Source information:
********

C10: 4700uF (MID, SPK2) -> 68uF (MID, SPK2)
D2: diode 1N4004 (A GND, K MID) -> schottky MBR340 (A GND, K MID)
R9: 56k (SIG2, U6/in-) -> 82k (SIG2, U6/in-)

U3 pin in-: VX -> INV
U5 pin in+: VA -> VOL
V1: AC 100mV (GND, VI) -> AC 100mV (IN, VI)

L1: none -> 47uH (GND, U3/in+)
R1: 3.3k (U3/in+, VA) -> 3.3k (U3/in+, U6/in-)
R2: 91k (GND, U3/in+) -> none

********

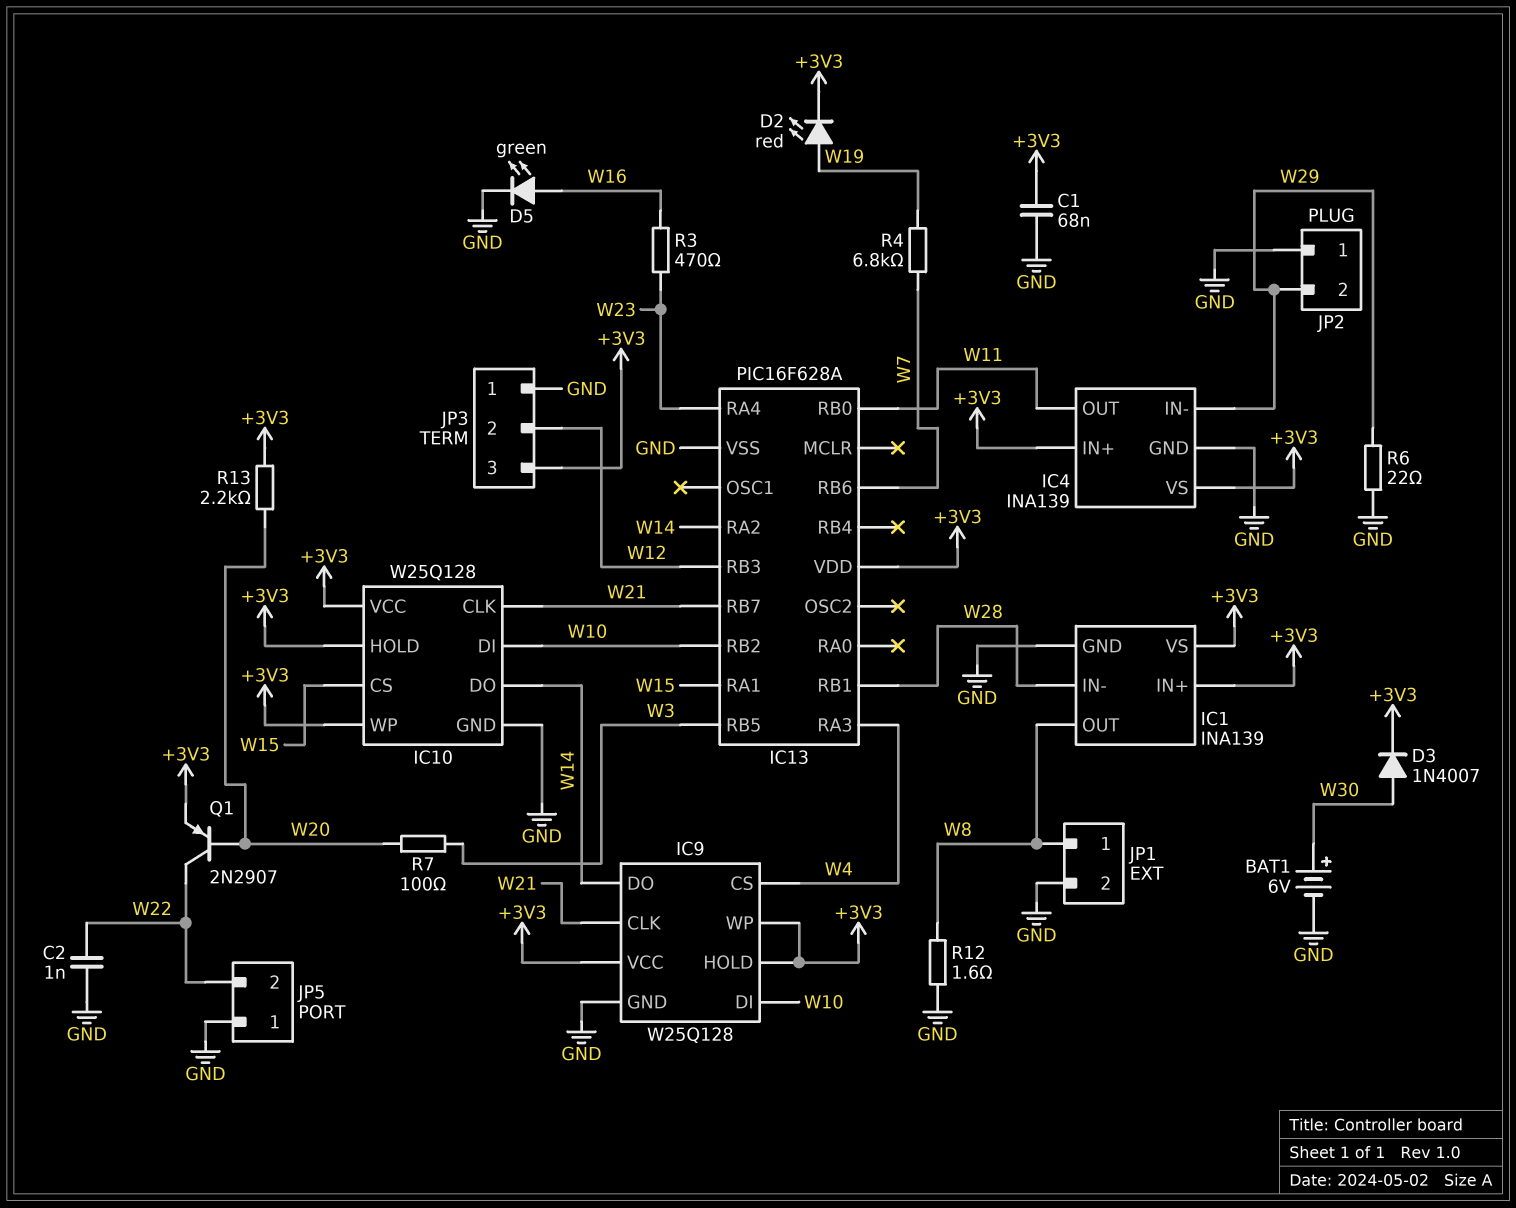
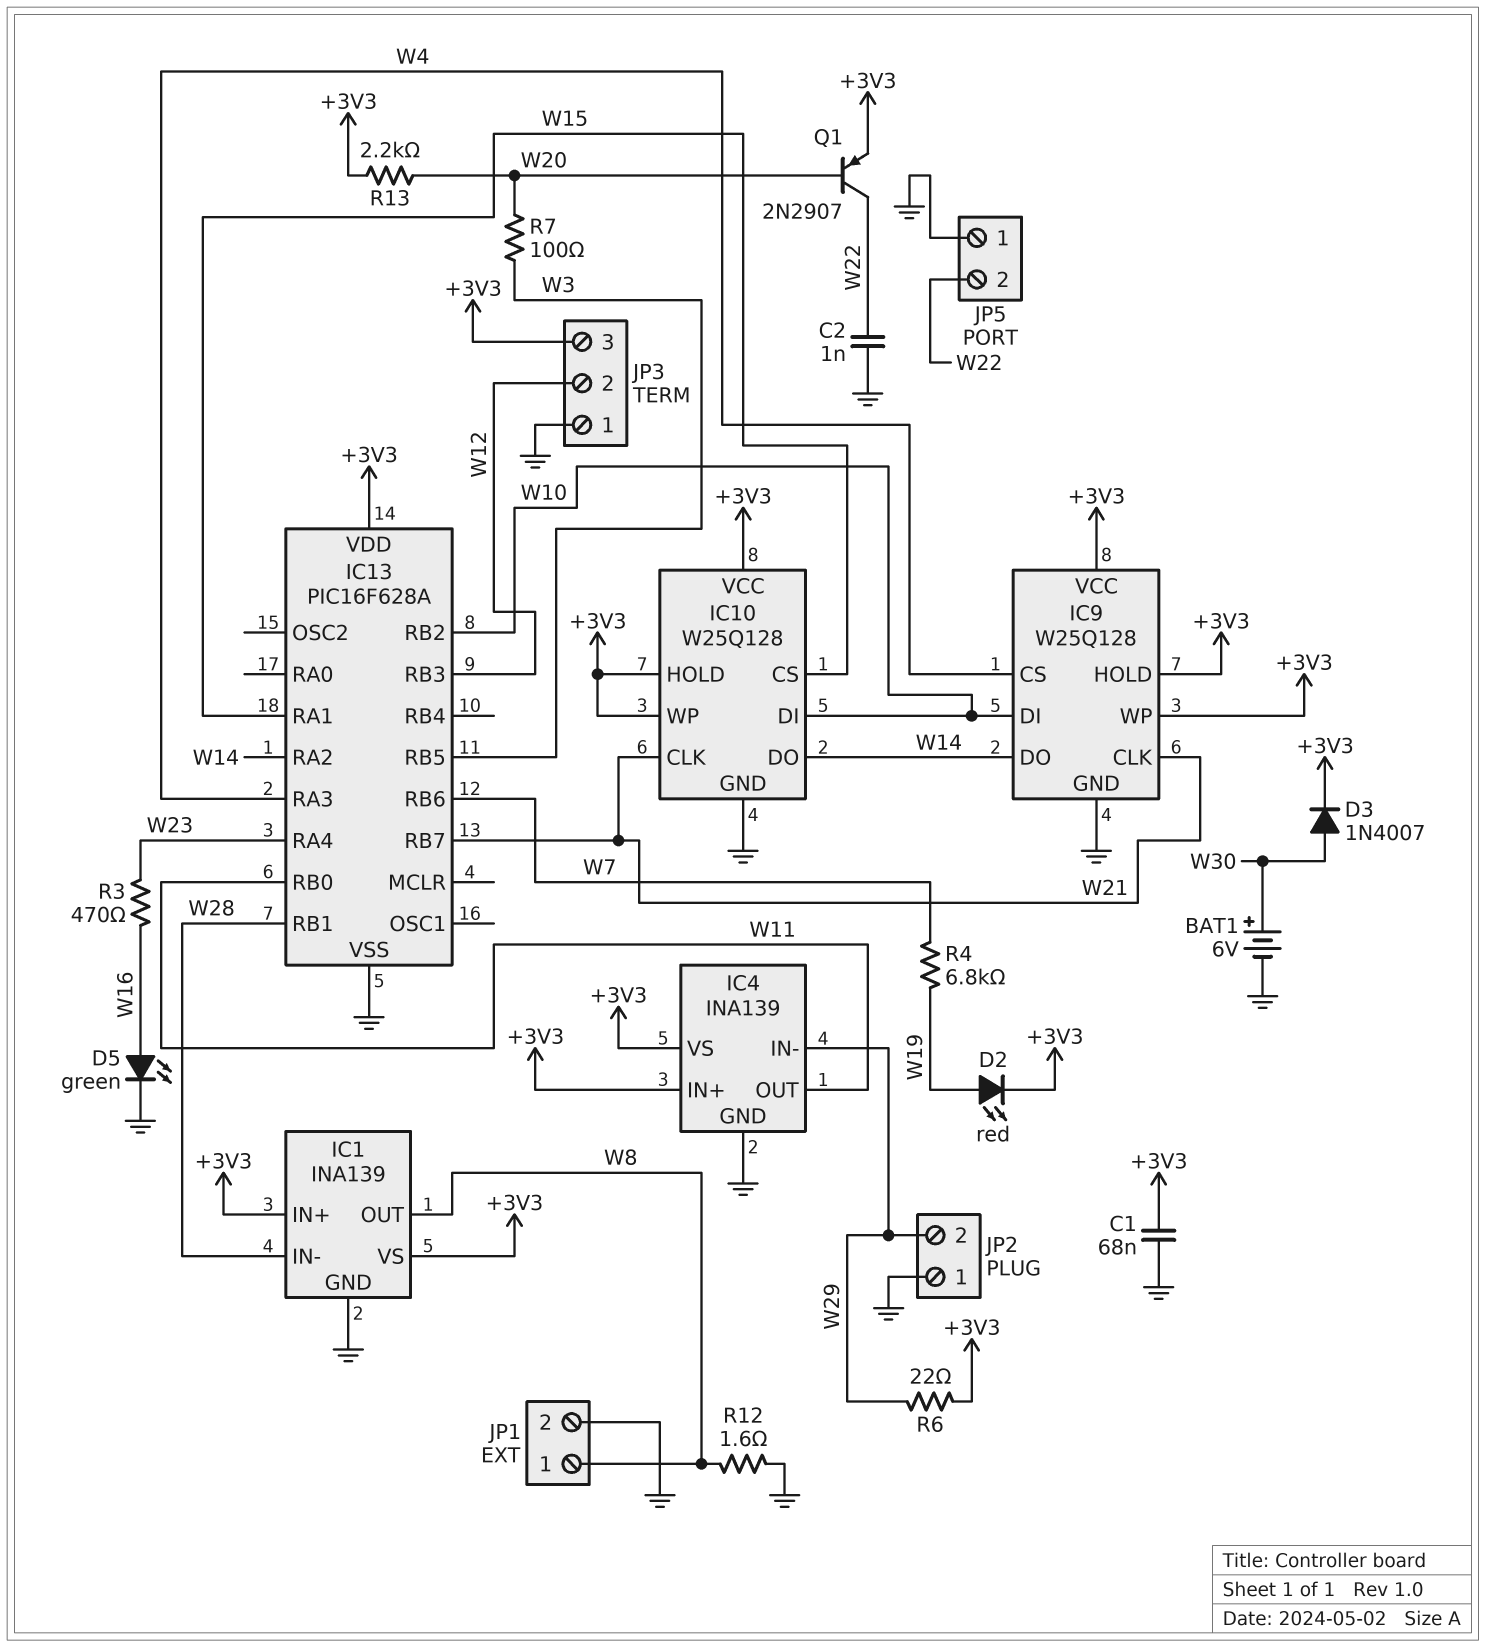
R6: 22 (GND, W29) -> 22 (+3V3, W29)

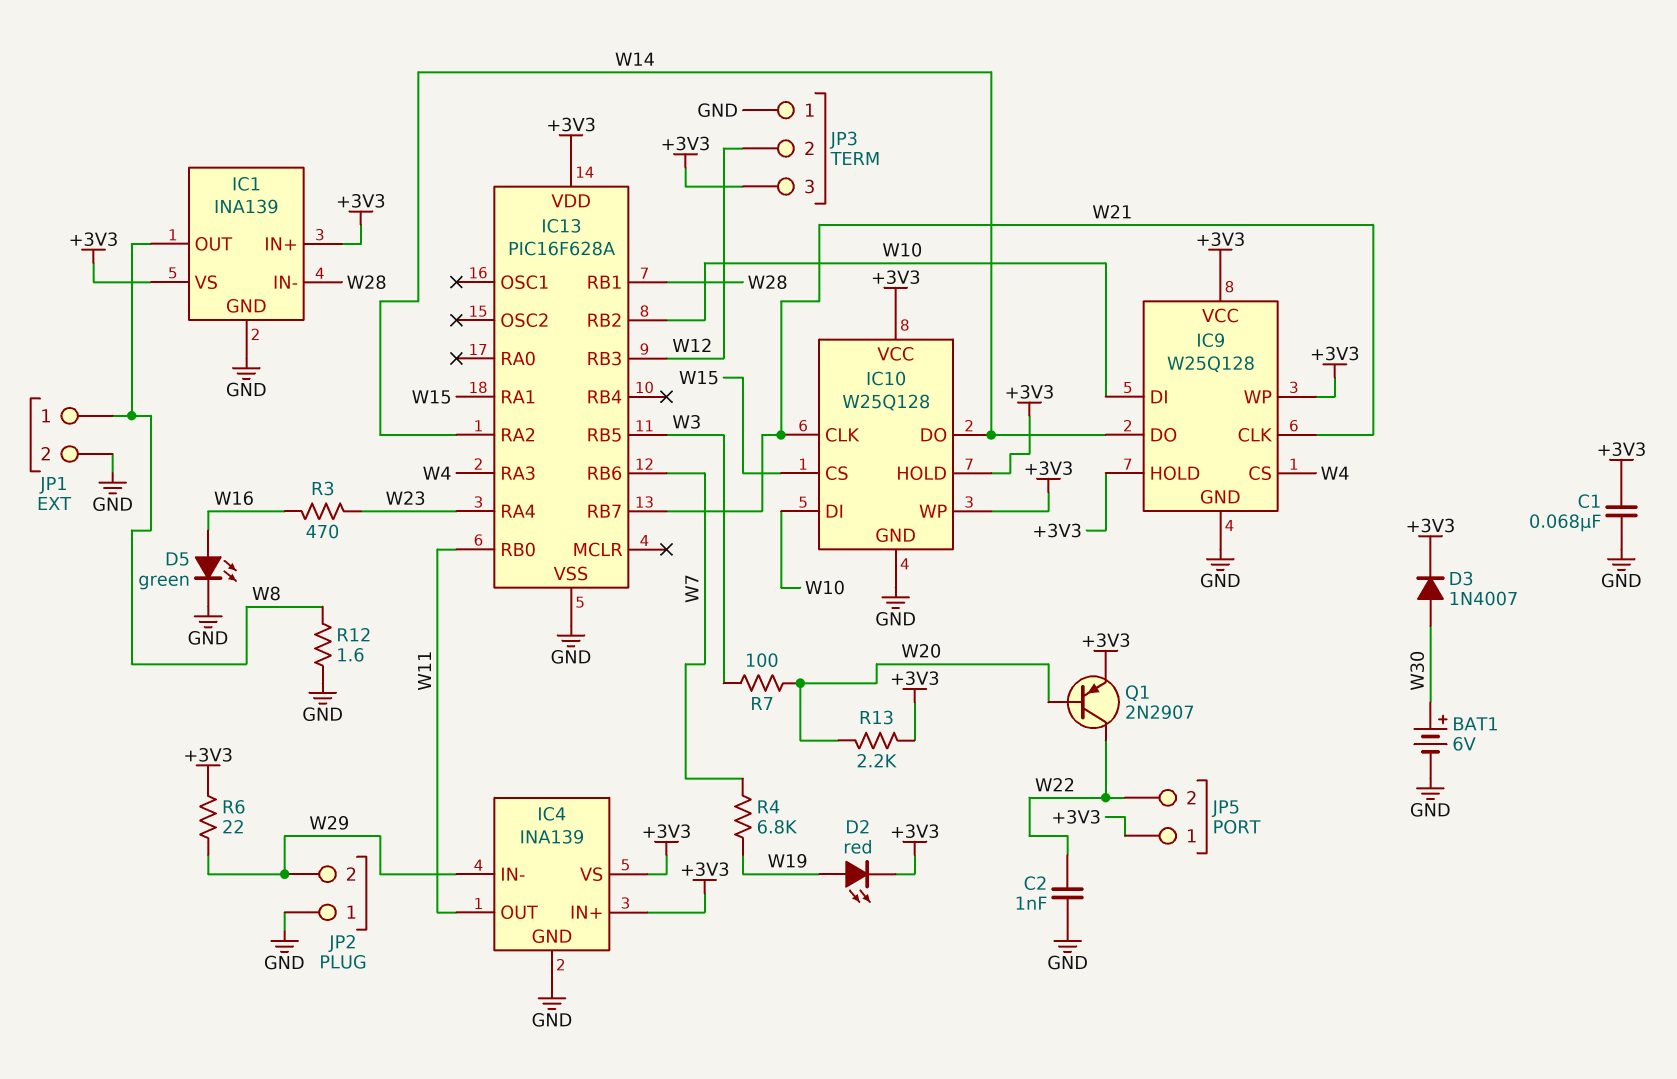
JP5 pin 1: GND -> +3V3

********

Task to complete:
Your reply should be a single number: how many lines in the entries above hold the string "none".

Final answer:
2